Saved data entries

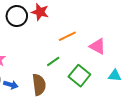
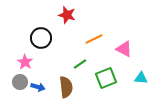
black circle: (17, 16) -> (41, 38), moved
green square: (79, 76) -> (106, 78), turned 30

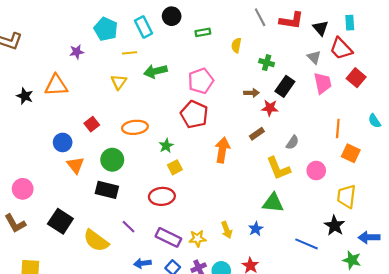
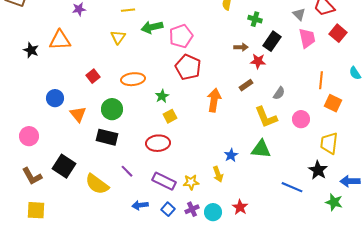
pink pentagon: (201, 81) -> (181, 36), moved
blue circle: (63, 142) -> (55, 98), moved
brown L-shape: (15, 223) -> (32, 176), moved
blue star: (256, 229) -> (231, 155), moved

> [YOUR INSTRUCTIONS]: If a line in the records above has the word "blue", copy it.

> [SOLUTION]:
blue circle: (63, 142) -> (55, 98), moved
blue star: (256, 229) -> (231, 155), moved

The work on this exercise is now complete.